§ **PROBLEM TO SOLVE**:
Go to the line containing "grey lamp: 3 -> 2" below; retype it and all following lines exactly, and leave out the pictures.

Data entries
....
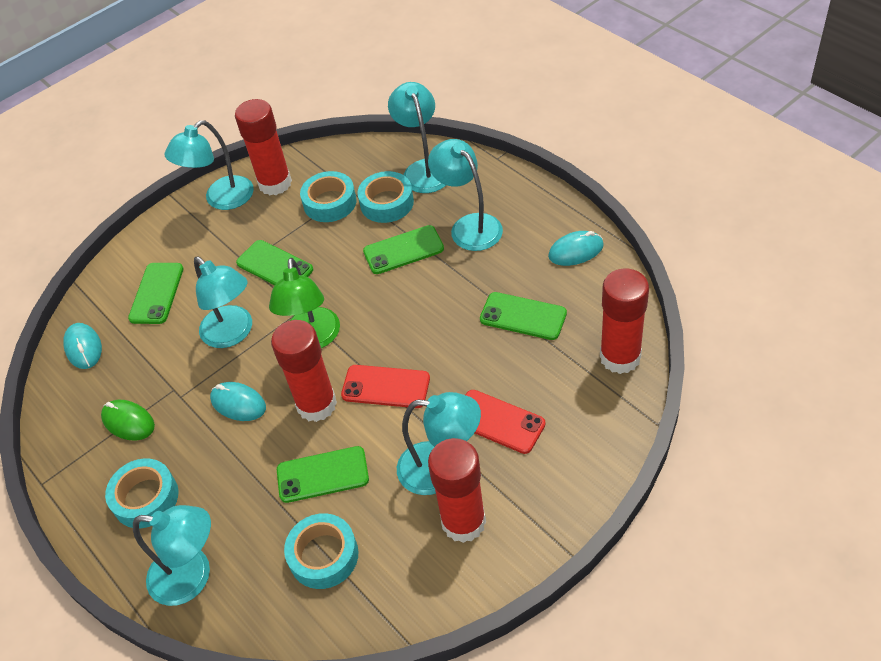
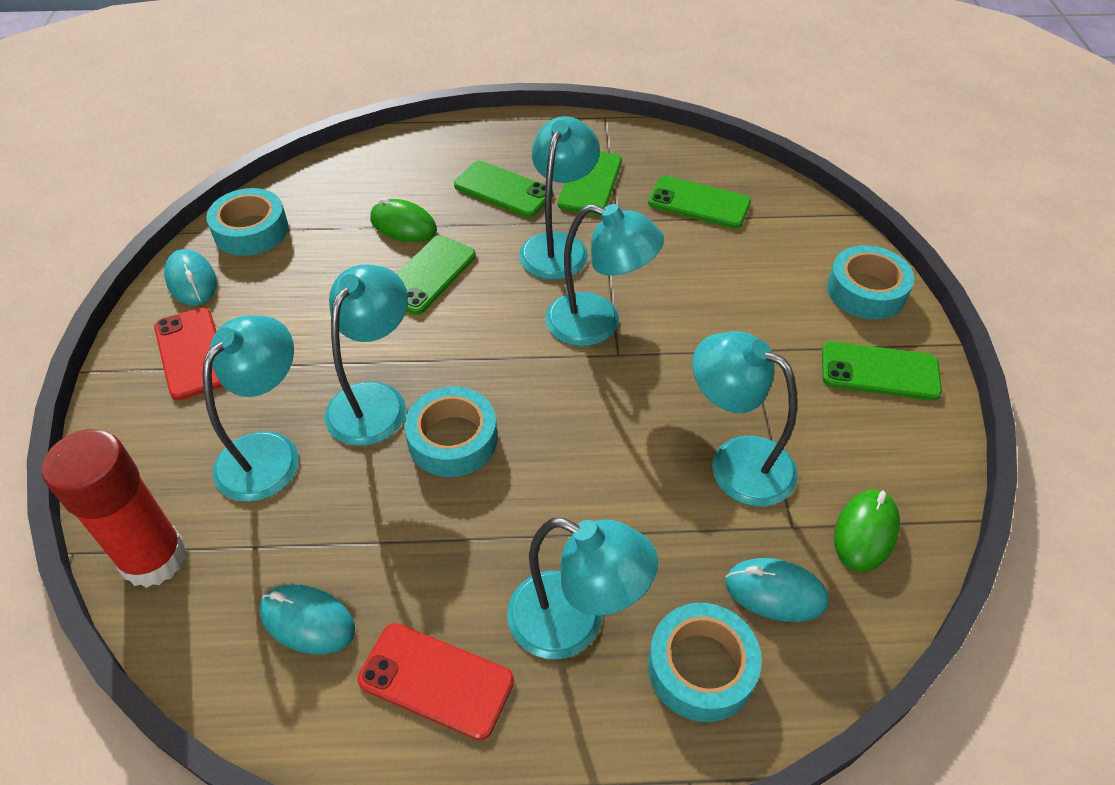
green lamp: 1 -> 0
green mouse: 1 -> 2
red glue stick: 4 -> 1

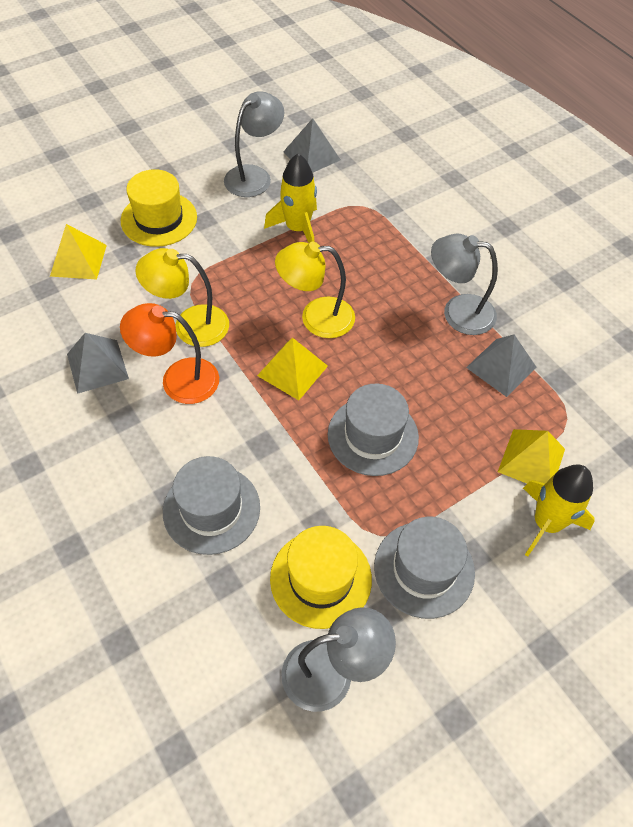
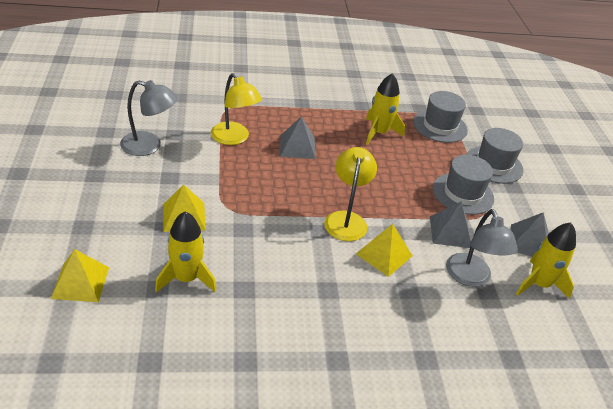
grey lamp: 3 -> 2
orange lamp: 1 -> 0
yellow hat: 2 -> 0
yellow rocket: 2 -> 3

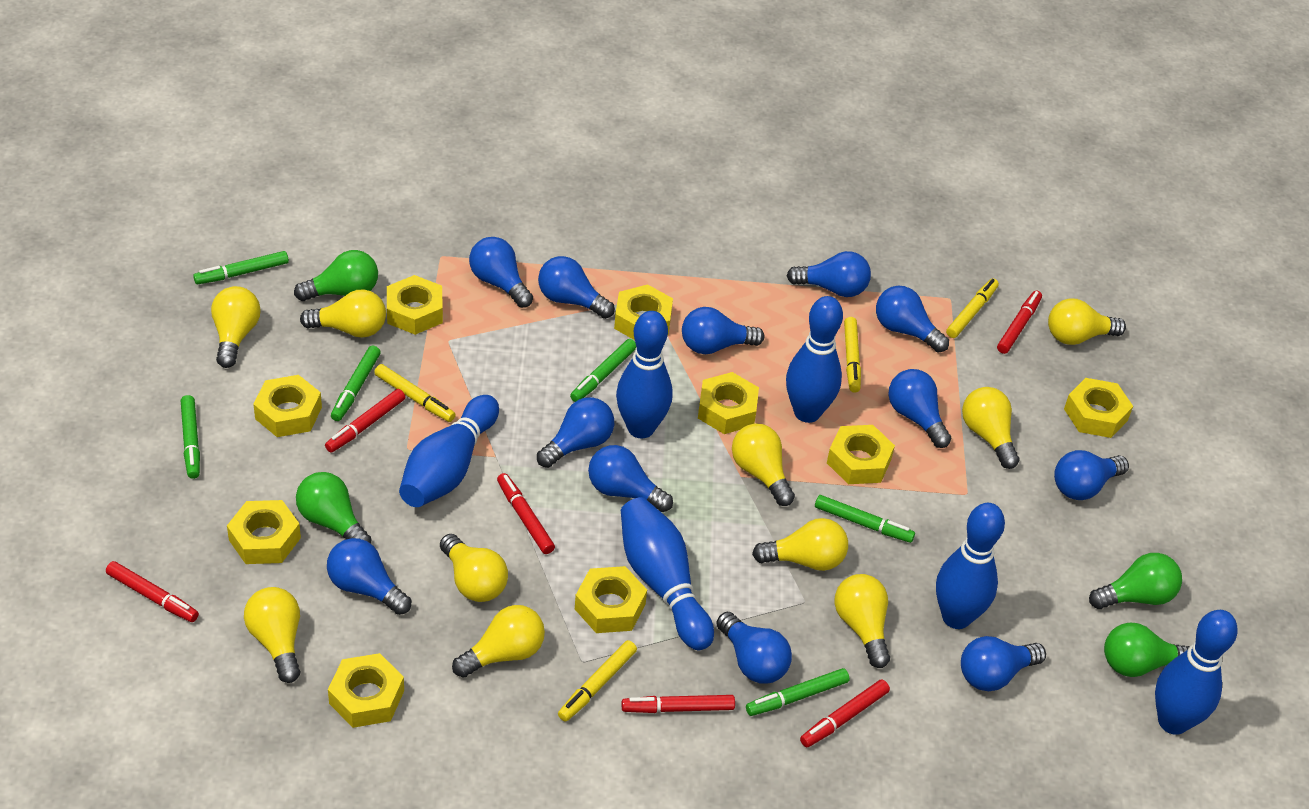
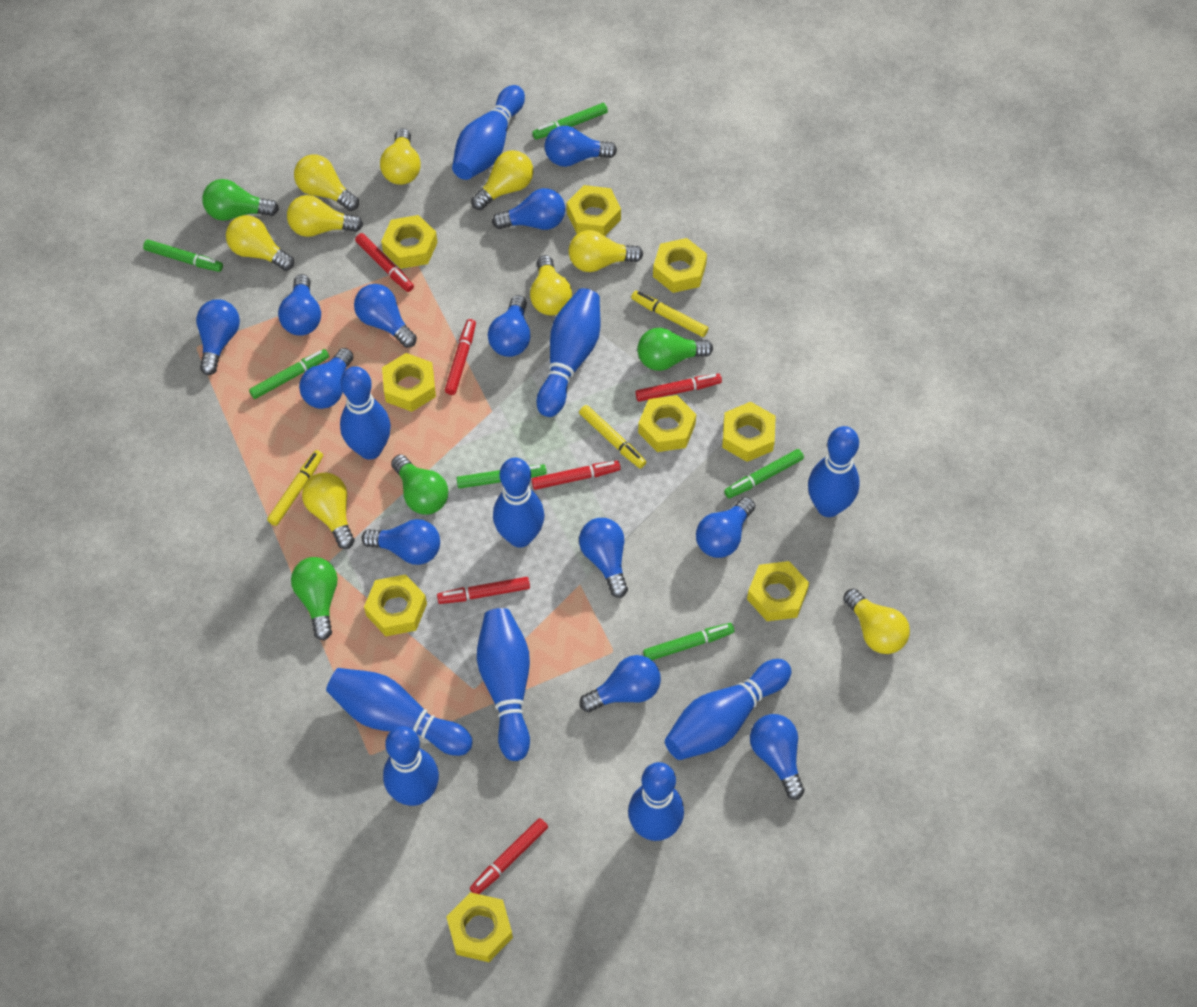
blue bowling pin: 6 -> 10
yellow light bulb: 10 -> 9
yellow marker: 4 -> 3

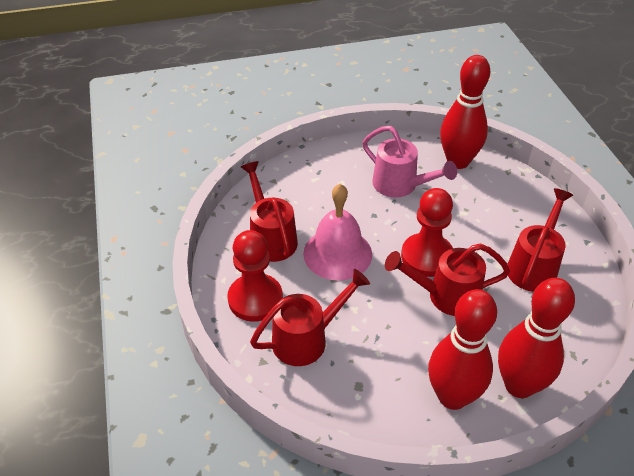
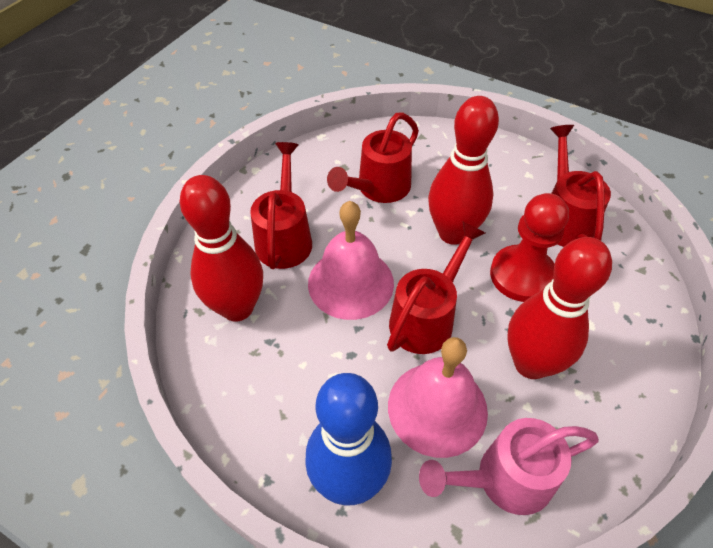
blue bowling pin: 0 -> 1
pink bell: 1 -> 2
red pawn: 2 -> 1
....
§ **OUTPUT FOR THIS EXERCISE**:
grey lamp: 3 -> 2
orange lamp: 1 -> 0
yellow hat: 2 -> 0
yellow rocket: 2 -> 3

blue bowling pin: 6 -> 10
yellow light bulb: 10 -> 9
yellow marker: 4 -> 3

blue bowling pin: 0 -> 1
pink bell: 1 -> 2
red pawn: 2 -> 1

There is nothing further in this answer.